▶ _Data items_
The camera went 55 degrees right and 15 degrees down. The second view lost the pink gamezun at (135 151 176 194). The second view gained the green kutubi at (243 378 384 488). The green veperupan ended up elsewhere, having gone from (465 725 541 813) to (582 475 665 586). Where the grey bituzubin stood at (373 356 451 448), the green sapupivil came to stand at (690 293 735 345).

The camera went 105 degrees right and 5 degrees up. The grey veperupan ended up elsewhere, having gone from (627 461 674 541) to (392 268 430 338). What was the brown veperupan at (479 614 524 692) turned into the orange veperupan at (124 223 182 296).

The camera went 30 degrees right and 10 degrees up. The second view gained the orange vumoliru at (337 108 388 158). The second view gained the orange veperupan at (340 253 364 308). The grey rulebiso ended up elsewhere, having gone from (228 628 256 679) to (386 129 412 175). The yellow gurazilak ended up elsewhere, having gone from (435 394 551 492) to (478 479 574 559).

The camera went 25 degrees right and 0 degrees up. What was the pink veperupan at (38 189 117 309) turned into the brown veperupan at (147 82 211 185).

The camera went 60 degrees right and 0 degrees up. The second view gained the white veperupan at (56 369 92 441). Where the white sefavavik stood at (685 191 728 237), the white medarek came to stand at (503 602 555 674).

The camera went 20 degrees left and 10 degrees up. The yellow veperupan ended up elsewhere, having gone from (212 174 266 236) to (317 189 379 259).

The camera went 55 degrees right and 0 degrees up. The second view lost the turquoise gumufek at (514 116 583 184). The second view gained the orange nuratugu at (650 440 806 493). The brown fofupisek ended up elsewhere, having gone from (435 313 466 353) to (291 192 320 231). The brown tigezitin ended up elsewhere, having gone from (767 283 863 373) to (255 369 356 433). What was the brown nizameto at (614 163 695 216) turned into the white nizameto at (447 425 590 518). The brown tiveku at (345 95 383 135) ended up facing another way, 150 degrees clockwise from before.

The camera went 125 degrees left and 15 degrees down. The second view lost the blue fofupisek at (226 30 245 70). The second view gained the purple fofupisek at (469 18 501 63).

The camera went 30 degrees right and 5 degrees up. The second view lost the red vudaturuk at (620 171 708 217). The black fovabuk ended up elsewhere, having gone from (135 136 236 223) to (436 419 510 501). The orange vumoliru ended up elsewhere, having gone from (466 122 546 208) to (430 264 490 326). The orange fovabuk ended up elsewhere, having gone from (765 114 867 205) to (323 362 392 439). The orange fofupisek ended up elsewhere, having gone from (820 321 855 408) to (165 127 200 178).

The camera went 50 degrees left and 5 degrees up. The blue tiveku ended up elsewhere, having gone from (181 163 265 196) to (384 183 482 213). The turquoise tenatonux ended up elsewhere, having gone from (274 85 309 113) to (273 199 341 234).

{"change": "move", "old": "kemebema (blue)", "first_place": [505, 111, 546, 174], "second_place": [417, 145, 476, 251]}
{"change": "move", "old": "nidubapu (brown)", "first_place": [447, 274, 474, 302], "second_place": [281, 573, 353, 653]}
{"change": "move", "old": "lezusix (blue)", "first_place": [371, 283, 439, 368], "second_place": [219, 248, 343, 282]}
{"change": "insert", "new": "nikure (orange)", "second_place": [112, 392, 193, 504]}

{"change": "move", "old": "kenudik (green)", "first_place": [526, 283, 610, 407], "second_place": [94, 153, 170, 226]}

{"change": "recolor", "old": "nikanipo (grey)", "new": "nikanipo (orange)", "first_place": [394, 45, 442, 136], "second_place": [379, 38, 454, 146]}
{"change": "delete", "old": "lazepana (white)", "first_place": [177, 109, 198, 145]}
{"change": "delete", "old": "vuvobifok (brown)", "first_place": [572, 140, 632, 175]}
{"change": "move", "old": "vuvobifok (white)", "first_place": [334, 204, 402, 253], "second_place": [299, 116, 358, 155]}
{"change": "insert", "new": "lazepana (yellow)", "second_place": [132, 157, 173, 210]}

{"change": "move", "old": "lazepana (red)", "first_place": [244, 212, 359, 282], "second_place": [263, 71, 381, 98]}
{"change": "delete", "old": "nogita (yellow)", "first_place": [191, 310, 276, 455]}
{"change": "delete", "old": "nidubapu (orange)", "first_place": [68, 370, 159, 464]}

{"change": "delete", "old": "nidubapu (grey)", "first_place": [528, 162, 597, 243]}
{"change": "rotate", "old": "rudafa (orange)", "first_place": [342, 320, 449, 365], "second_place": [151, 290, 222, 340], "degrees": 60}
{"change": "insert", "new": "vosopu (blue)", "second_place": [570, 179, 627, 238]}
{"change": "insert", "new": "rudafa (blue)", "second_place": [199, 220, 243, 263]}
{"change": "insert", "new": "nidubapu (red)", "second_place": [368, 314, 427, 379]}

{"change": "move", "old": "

▶ _Work item_
The entries above should be set down again exactly as they appear.

▶ _Reply to the exercise_
The camera went 55 degrees right and 15 degrees down. The second view lost the pink gamezun at (135 151 176 194). The second view gained the green kutubi at (243 378 384 488). The green veperupan ended up elsewhere, having gone from (465 725 541 813) to (582 475 665 586). Where the grey bituzubin stood at (373 356 451 448), the green sapupivil came to stand at (690 293 735 345).

The camera went 105 degrees right and 5 degrees up. The grey veperupan ended up elsewhere, having gone from (627 461 674 541) to (392 268 430 338). What was the brown veperupan at (479 614 524 692) turned into the orange veperupan at (124 223 182 296).

The camera went 30 degrees right and 10 degrees up. The second view gained the orange vumoliru at (337 108 388 158). The second view gained the orange veperupan at (340 253 364 308). The grey rulebiso ended up elsewhere, having gone from (228 628 256 679) to (386 129 412 175). The yellow gurazilak ended up elsewhere, having gone from (435 394 551 492) to (478 479 574 559).

The camera went 25 degrees right and 0 degrees up. What was the pink veperupan at (38 189 117 309) turned into the brown veperupan at (147 82 211 185).

The camera went 60 degrees right and 0 degrees up. The second view gained the white veperupan at (56 369 92 441). Where the white sefavavik stood at (685 191 728 237), the white medarek came to stand at (503 602 555 674).

The camera went 20 degrees left and 10 degrees up. The yellow veperupan ended up elsewhere, having gone from (212 174 266 236) to (317 189 379 259).

The camera went 55 degrees right and 0 degrees up. The second view lost the turquoise gumufek at (514 116 583 184). The second view gained the orange nuratugu at (650 440 806 493). The brown fofupisek ended up elsewhere, having gone from (435 313 466 353) to (291 192 320 231). The brown tigezitin ended up elsewhere, having gone from (767 283 863 373) to (255 369 356 433). What was the brown nizameto at (614 163 695 216) turned into the white nizameto at (447 425 590 518). The brown tiveku at (345 95 383 135) ended up facing another way, 150 degrees clockwise from before.

The camera went 125 degrees left and 15 degrees down. The second view lost the blue fofupisek at (226 30 245 70). The second view gained the purple fofupisek at (469 18 501 63).

The camera went 30 degrees right and 5 degrees up. The second view lost the red vudaturuk at (620 171 708 217). The black fovabuk ended up elsewhere, having gone from (135 136 236 223) to (436 419 510 501). The orange vumoliru ended up elsewhere, having gone from (466 122 546 208) to (430 264 490 326). The orange fovabuk ended up elsewhere, having gone from (765 114 867 205) to (323 362 392 439). The orange fofupisek ended up elsewhere, having gone from (820 321 855 408) to (165 127 200 178).

The camera went 50 degrees left and 5 degrees up. The blue tiveku ended up elsewhere, having gone from (181 163 265 196) to (384 183 482 213). The turquoise tenatonux ended up elsewhere, having gone from (274 85 309 113) to (273 199 341 234).

{"change": "move", "old": "kemebema (blue)", "first_place": [505, 111, 546, 174], "second_place": [417, 145, 476, 251]}
{"change": "move", "old": "nidubapu (brown)", "first_place": [447, 274, 474, 302], "second_place": [281, 573, 353, 653]}
{"change": "move", "old": "lezusix (blue)", "first_place": [371, 283, 439, 368], "second_place": [219, 248, 343, 282]}
{"change": "insert", "new": "nikure (orange)", "second_place": [112, 392, 193, 504]}

{"change": "move", "old": "kenudik (green)", "first_place": [526, 283, 610, 407], "second_place": [94, 153, 170, 226]}

{"change": "recolor", "old": "nikanipo (grey)", "new": "nikanipo (orange)", "first_place": [394, 45, 442, 136], "second_place": [379, 38, 454, 146]}
{"change": "delete", "old": "lazepana (white)", "first_place": [177, 109, 198, 145]}
{"change": "delete", "old": "vuvobifok (brown)", "first_place": [572, 140, 632, 175]}
{"change": "move", "old": "vuvobifok (white)", "first_place": [334, 204, 402, 253], "second_place": [299, 116, 358, 155]}
{"change": "insert", "new": "lazepana (yellow)", "second_place": [132, 157, 173, 210]}

{"change": "move", "old": "lazepana (red)", "first_place": [244, 212, 359, 282], "second_place": [263, 71, 381, 98]}
{"change": "delete", "old": "nogita (yellow)", "first_place": [191, 310, 276, 455]}
{"change": "delete", "old": "nidubapu (orange)", "first_place": [68, 370, 159, 464]}

{"change": "delete", "old": "nidubapu (grey)", "first_place": [528, 162, 597, 243]}
{"change": "rotate", "old": "rudafa (orange)", "first_place": [342, 320, 449, 365], "second_place": [151, 290, 222, 340], "degrees": 60}
{"change": "insert", "new": "vosopu (blue)", "second_place": [570, 179, 627, 238]}
{"change": "insert", "new": "rudafa (blue)", "second_place": [199, 220, 243, 263]}
{"change": "insert", "new": "nidubapu (red)", "second_place": [368, 314, 427, 379]}

{"change": "move", "old": "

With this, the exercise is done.